**Exercise data**
--- START ---
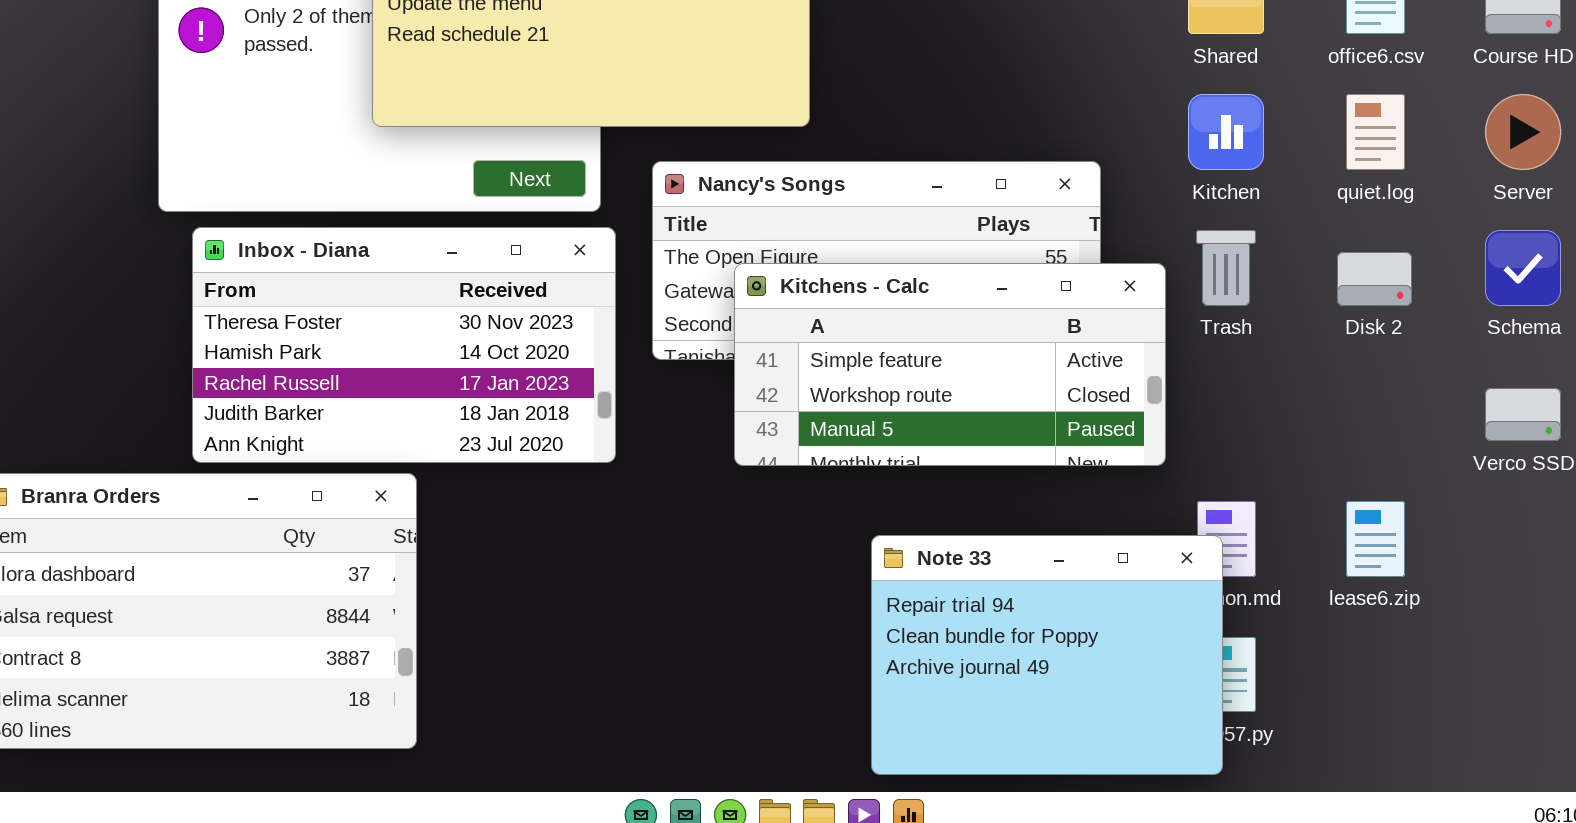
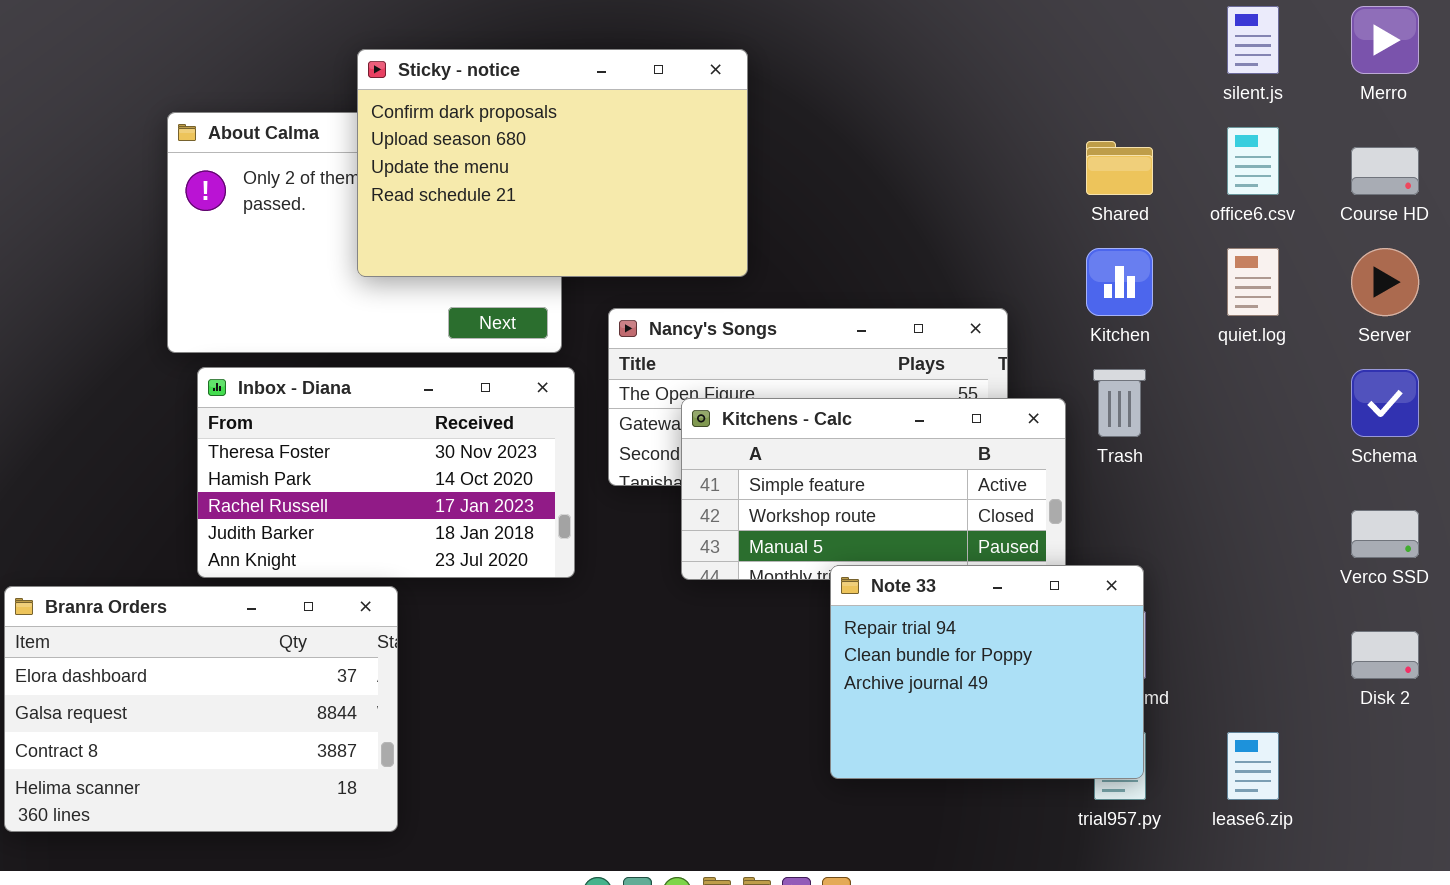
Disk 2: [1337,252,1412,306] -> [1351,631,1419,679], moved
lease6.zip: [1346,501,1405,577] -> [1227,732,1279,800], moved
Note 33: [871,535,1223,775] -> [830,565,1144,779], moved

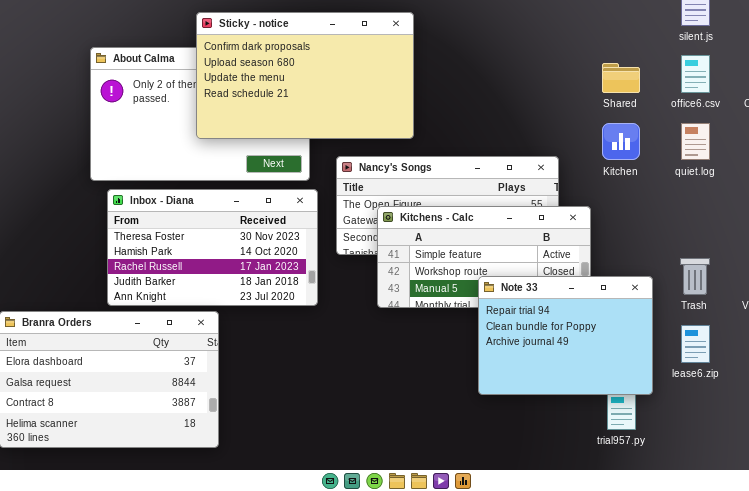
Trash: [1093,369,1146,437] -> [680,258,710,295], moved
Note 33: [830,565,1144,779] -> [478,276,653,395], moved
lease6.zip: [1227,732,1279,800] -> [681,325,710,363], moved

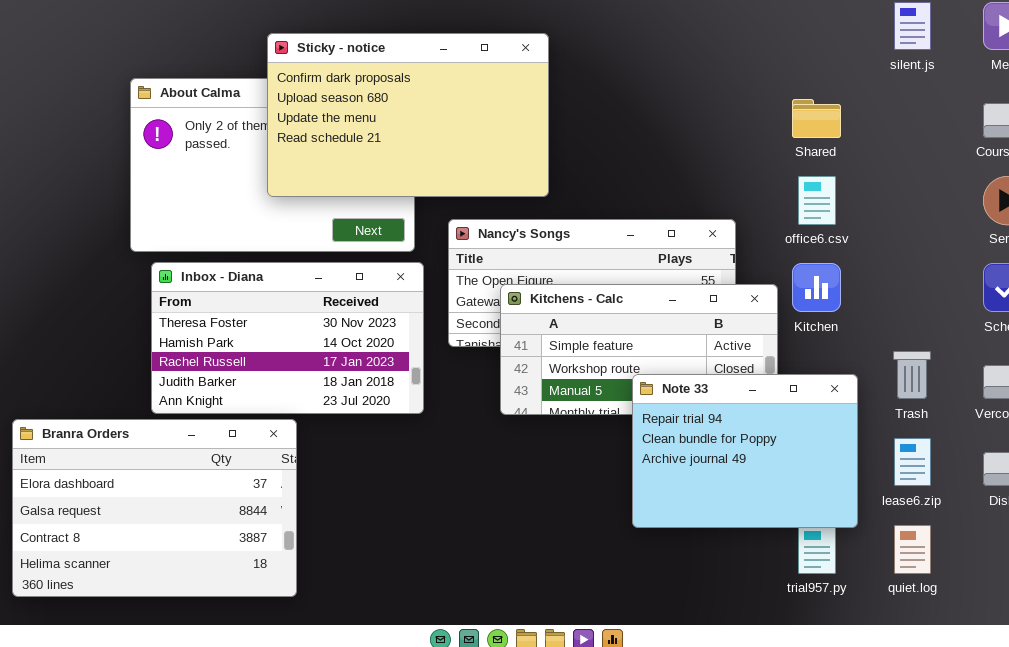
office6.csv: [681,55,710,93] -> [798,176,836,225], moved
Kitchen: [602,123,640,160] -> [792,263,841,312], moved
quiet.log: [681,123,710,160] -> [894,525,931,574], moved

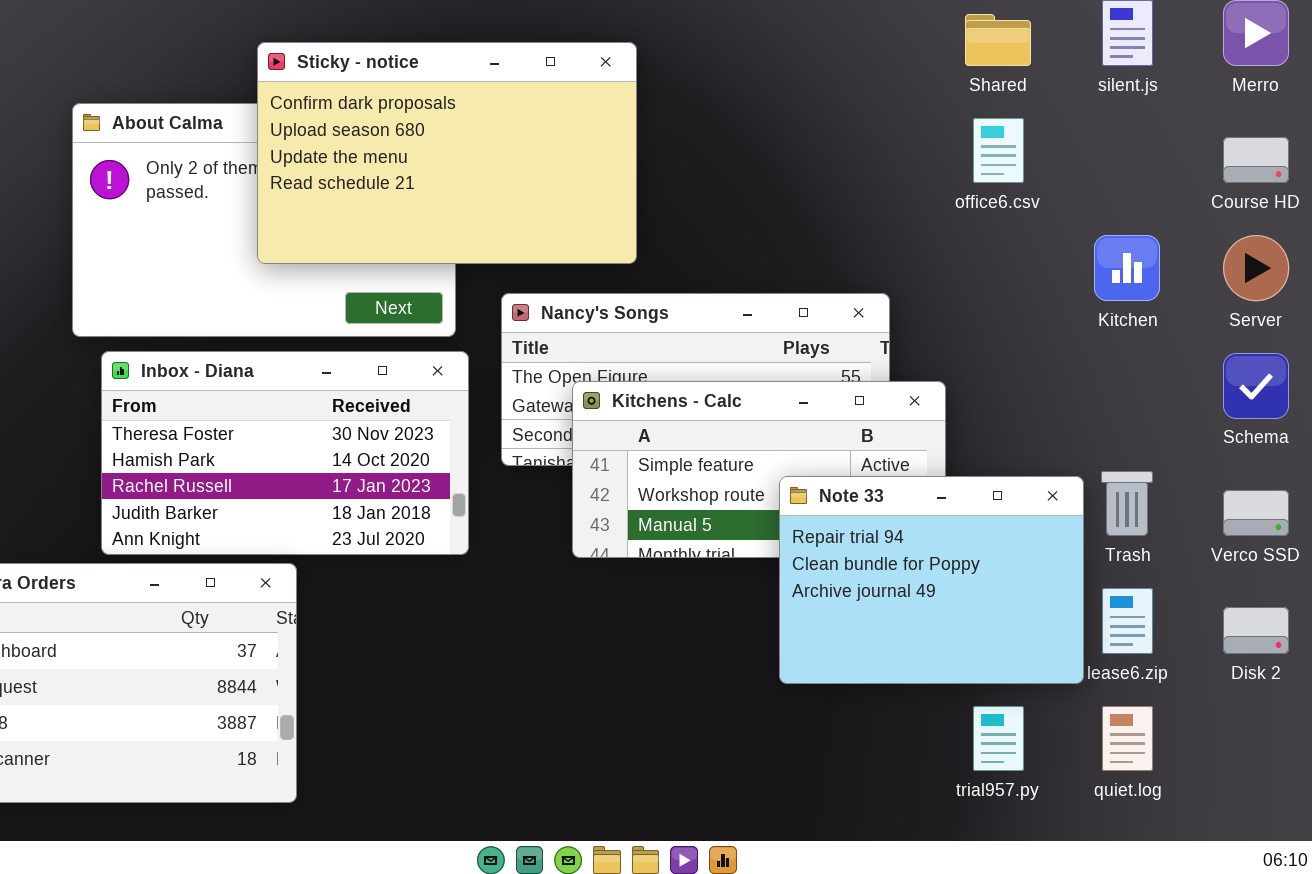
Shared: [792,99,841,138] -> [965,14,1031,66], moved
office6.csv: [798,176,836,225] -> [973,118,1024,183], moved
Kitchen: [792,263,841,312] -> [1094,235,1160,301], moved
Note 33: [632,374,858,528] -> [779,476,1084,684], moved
--- END ---
--- START ---
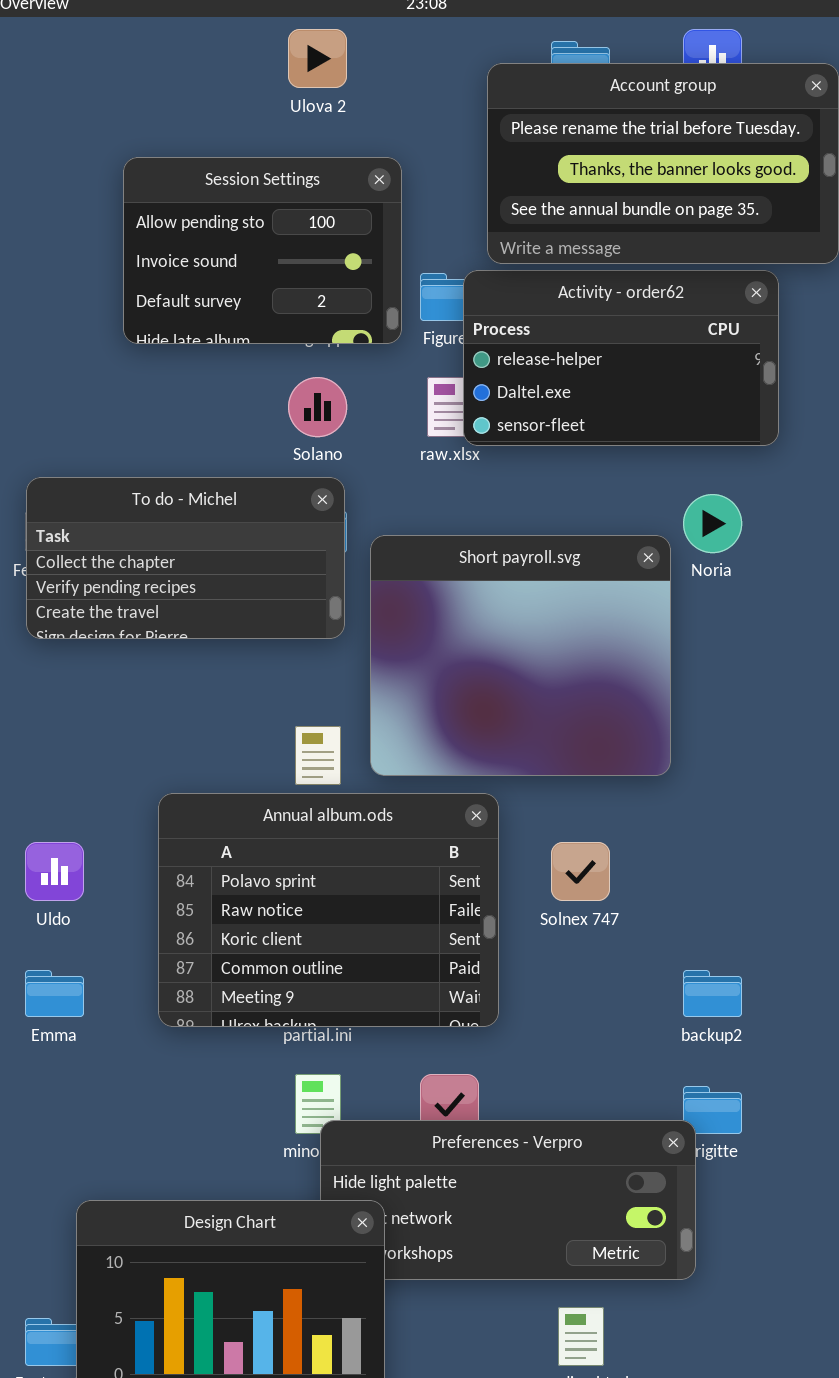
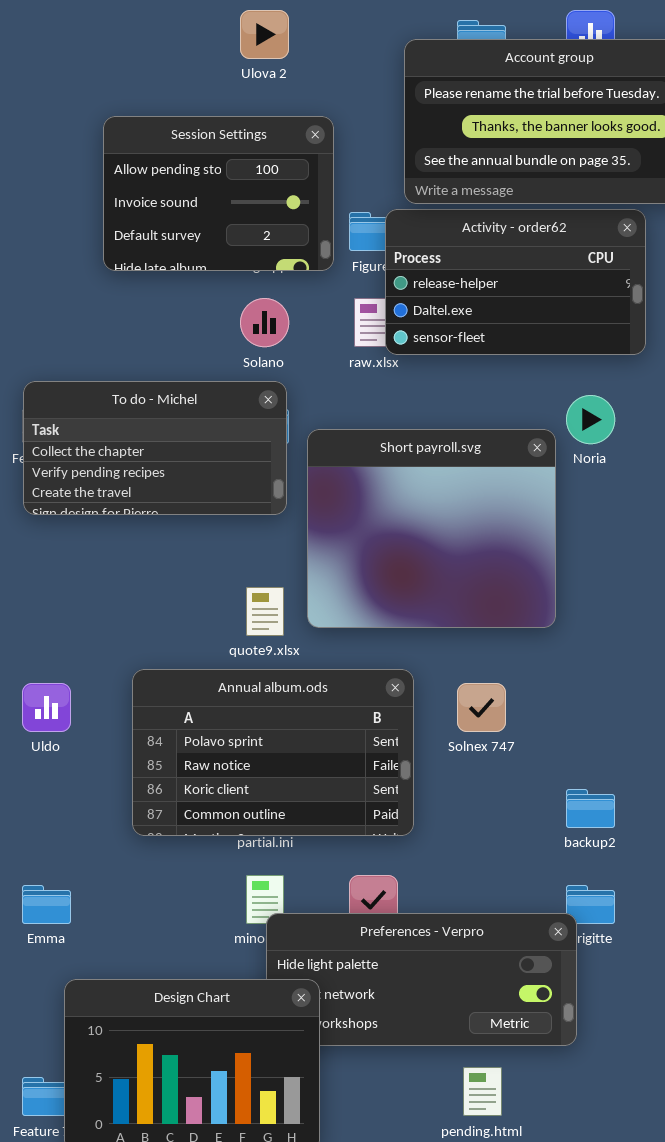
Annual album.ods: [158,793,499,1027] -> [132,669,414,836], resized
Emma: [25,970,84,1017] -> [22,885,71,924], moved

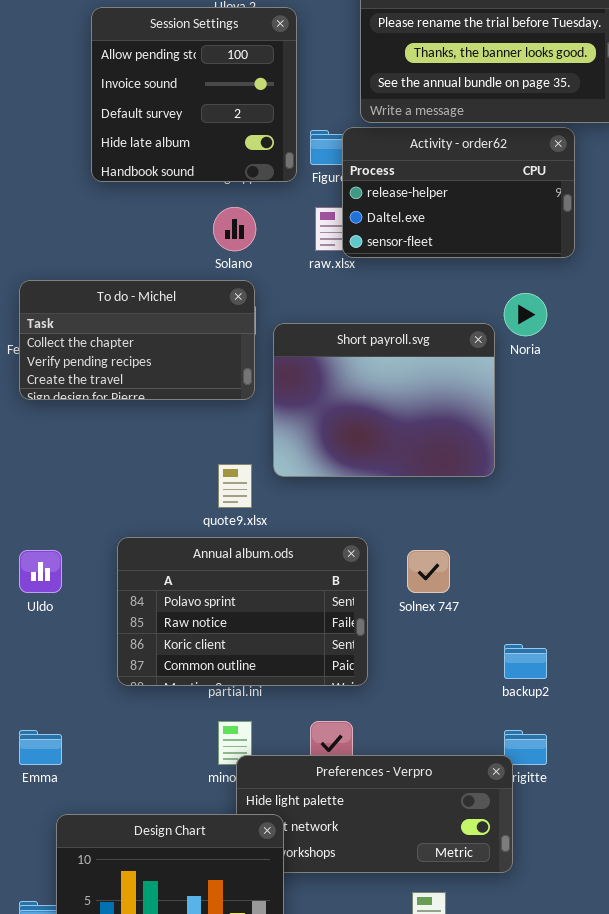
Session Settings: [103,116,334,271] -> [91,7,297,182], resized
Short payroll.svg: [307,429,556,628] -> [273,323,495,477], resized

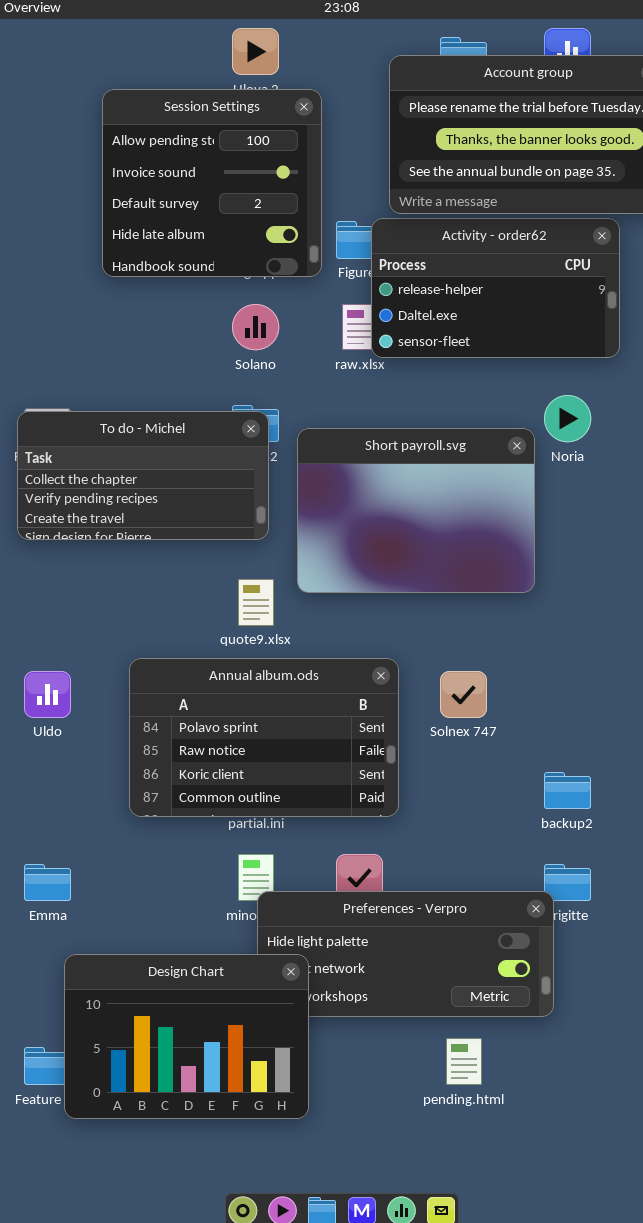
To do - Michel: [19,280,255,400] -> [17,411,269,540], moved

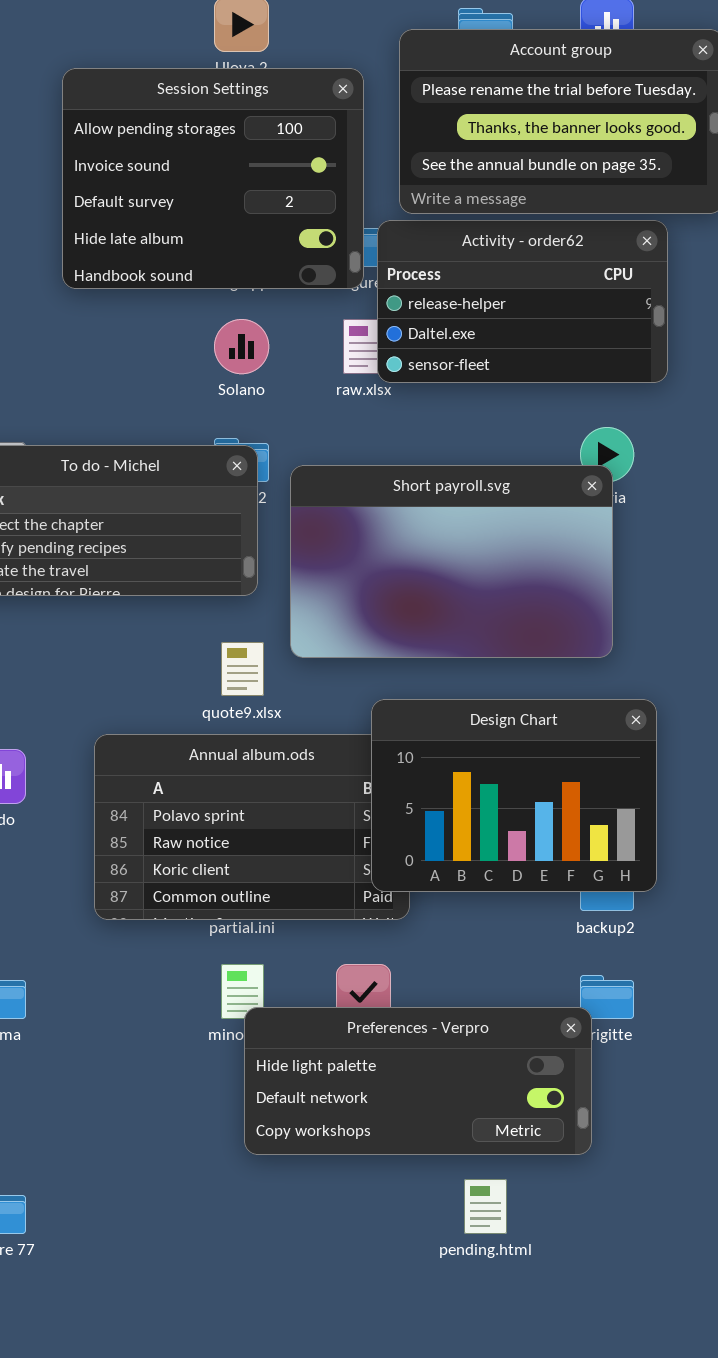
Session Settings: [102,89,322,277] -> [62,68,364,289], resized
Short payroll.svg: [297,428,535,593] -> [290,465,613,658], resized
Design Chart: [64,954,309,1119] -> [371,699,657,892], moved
--- END ---
**Problem statement**
From the records given above, copy all lines containing "Kitchen".

**Response for this exercise**
Kitchen: [602,123,640,160] -> [792,263,841,312], moved
Kitchen: [792,263,841,312] -> [1094,235,1160,301], moved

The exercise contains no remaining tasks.